▶ **GIVEN INFORMATION**:
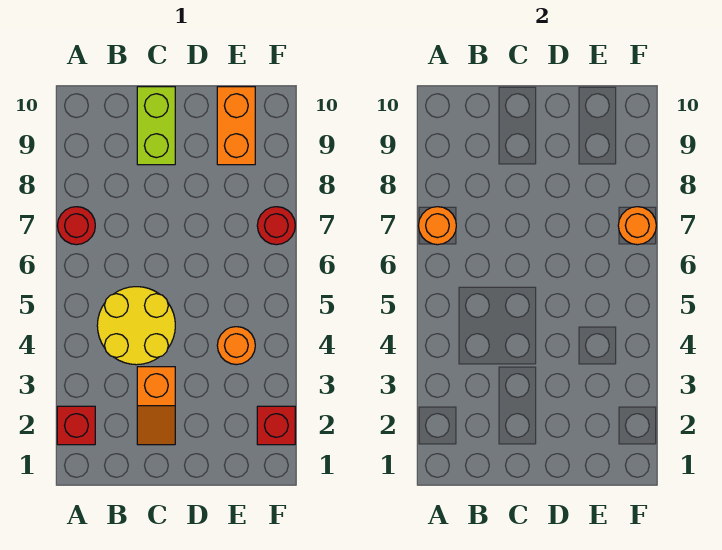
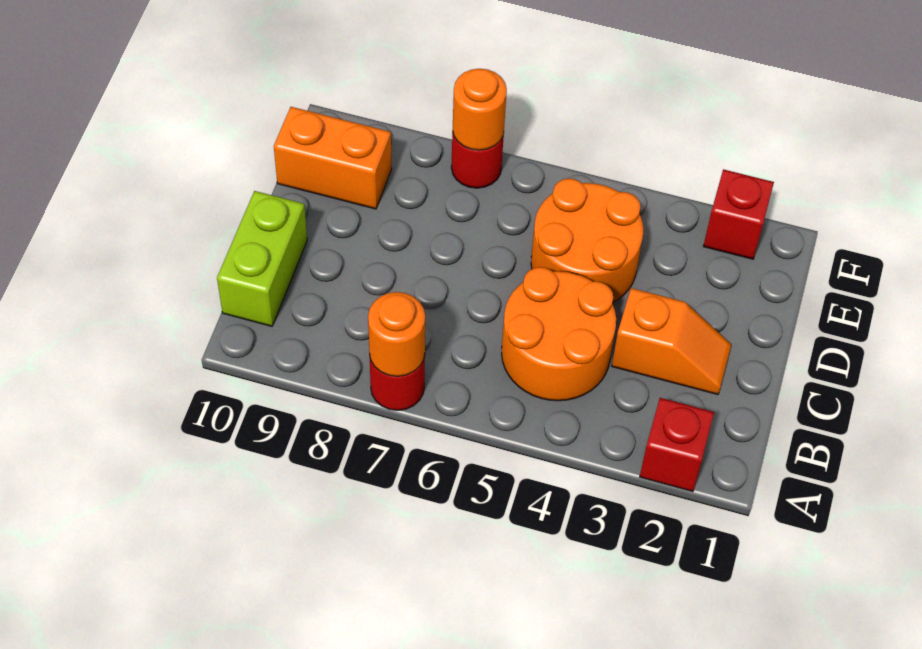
yellow round brick B4:C5 level 1 -> orange round brick B4:C5 level 1
lime brick C9:C10 level 1 -> lime brick B10:C10 level 1
orange round brick E4 level 1 -> orange round brick D4:E5 level 1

▶ **ACTIVITY**:
Repeat the listing in full and exactly. Do not include any images.

▶ **ANSWER**:
yellow round brick B4:C5 level 1 -> orange round brick B4:C5 level 1
lime brick C9:C10 level 1 -> lime brick B10:C10 level 1
orange round brick E4 level 1 -> orange round brick D4:E5 level 1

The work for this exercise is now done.